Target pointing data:
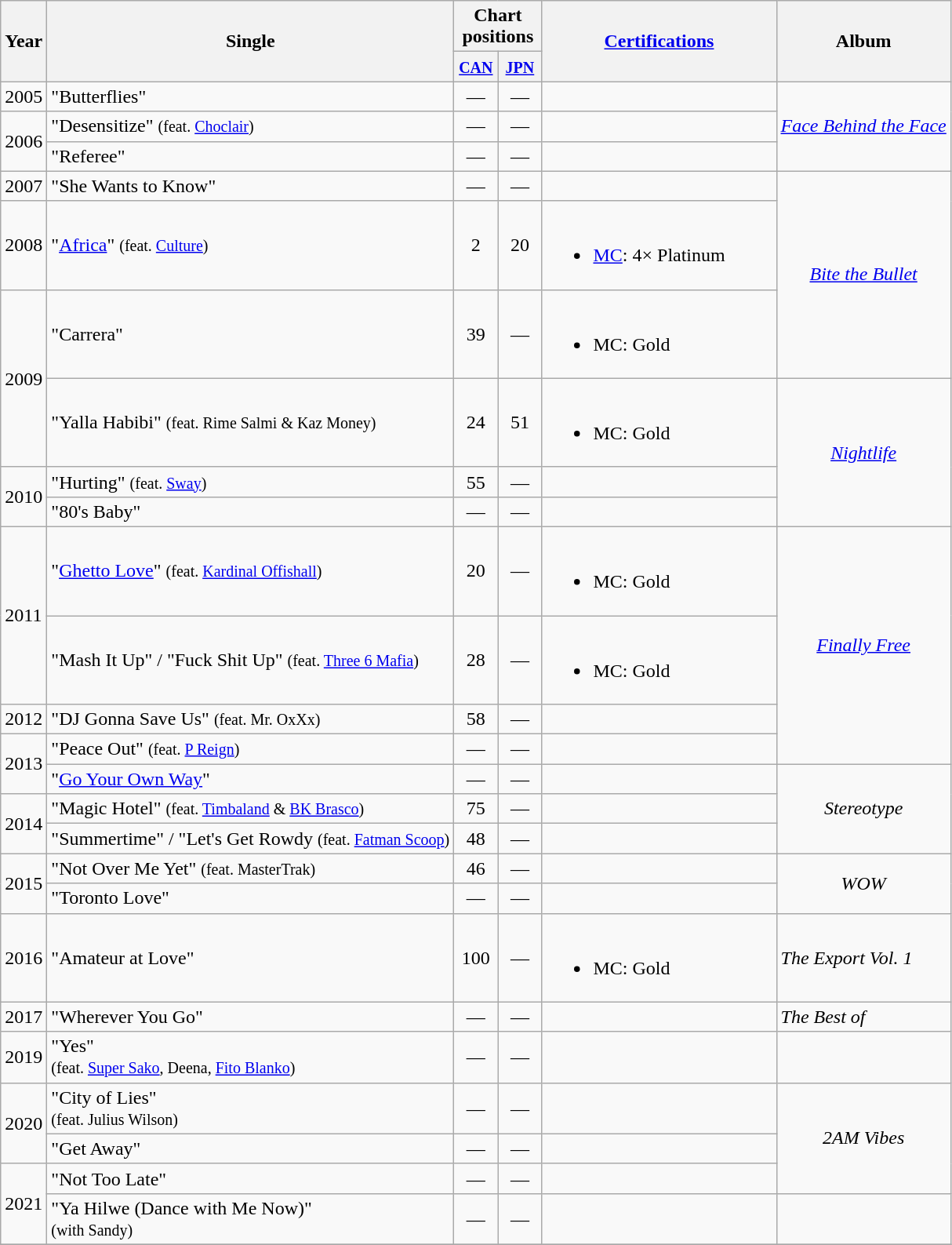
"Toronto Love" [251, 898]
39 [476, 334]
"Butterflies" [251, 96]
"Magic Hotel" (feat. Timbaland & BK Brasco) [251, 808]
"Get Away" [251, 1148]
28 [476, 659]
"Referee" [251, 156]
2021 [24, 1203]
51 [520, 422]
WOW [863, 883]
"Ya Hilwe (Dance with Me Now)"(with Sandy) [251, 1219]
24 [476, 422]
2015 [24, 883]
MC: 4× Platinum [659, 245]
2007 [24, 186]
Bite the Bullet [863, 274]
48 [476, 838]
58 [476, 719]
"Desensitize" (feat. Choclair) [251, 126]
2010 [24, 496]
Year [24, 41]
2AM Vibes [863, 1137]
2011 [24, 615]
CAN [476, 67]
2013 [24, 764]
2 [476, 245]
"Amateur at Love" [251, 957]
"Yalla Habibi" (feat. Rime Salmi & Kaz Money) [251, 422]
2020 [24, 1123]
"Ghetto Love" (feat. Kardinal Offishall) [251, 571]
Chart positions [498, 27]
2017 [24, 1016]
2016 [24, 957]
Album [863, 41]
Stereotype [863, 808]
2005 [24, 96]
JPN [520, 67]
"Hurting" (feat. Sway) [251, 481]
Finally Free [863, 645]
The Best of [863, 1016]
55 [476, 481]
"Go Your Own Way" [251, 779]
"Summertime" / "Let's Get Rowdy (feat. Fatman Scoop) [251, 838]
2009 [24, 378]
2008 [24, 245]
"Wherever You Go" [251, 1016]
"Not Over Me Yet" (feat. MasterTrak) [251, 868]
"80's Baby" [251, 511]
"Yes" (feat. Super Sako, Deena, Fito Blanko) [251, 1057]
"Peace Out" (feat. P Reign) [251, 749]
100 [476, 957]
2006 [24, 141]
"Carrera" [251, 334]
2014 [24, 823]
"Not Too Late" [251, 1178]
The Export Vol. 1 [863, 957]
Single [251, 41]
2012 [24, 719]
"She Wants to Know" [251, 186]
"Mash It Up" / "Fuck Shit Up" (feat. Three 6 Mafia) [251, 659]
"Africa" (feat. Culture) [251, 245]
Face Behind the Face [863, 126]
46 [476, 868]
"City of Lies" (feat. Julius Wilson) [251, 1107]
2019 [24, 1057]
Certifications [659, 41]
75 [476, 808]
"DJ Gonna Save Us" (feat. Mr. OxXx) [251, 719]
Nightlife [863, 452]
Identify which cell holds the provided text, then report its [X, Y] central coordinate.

* **Aim**: Please update the items by changing each "feat." to "featuring" and keeping everything else the same. Write out the revised lines, leaving the pictures out.

* **Worked answer**:
"Toronto Love" [251, 898]
39 [476, 334]
"Butterflies" [251, 96]
"Magic Hotel" (featuring Timbaland & BK Brasco) [251, 808]
"Get Away" [251, 1148]
28 [476, 659]
"Referee" [251, 156]
2021 [24, 1203]
51 [520, 422]
WOW [863, 883]
"Ya Hilwe (Dance with Me Now)"(with Sandy) [251, 1219]
24 [476, 422]
2015 [24, 883]
MC: 4× Platinum [659, 245]
2007 [24, 186]
Bite the Bullet [863, 274]
48 [476, 838]
58 [476, 719]
"Desensitize" (featuring Choclair) [251, 126]
2010 [24, 496]
Year [24, 41]
2AM Vibes [863, 1137]
2011 [24, 615]
CAN [476, 67]
2013 [24, 764]
2 [476, 245]
"Amateur at Love" [251, 957]
"Yalla Habibi" (featuring Rime Salmi & Kaz Money) [251, 422]
2020 [24, 1123]
"Ghetto Love" (featuring Kardinal Offishall) [251, 571]
Chart positions [498, 27]
2017 [24, 1016]
2016 [24, 957]
Album [863, 41]
Stereotype [863, 808]
2005 [24, 96]
JPN [520, 67]
"Hurting" (featuring Sway) [251, 481]
Finally Free [863, 645]
The Best of [863, 1016]
55 [476, 481]
"Go Your Own Way" [251, 779]
"Summertime" / "Let's Get Rowdy (featuring Fatman Scoop) [251, 838]
2009 [24, 378]
2008 [24, 245]
"Wherever You Go" [251, 1016]
"Not Over Me Yet" (featuring MasterTrak) [251, 868]
"80's Baby" [251, 511]
"Yes" (featuring Super Sako, Deena, Fito Blanko) [251, 1057]
"Peace Out" (featuring P Reign) [251, 749]
100 [476, 957]
2006 [24, 141]
"Carrera" [251, 334]
2014 [24, 823]
"Not Too Late" [251, 1178]
The Export Vol. 1 [863, 957]
Single [251, 41]
2012 [24, 719]
"She Wants to Know" [251, 186]
"Mash It Up" / "Fuck Shit Up" (featuring Three 6 Mafia) [251, 659]
"Africa" (featuring Culture) [251, 245]
Face Behind the Face [863, 126]
46 [476, 868]
"City of Lies" (featuring Julius Wilson) [251, 1107]
2019 [24, 1057]
Certifications [659, 41]
75 [476, 808]
"DJ Gonna Save Us" (featuring Mr. OxXx) [251, 719]
Nightlife [863, 452]
Identify which cell holds the provided text, then report its [X, Y] central coordinate.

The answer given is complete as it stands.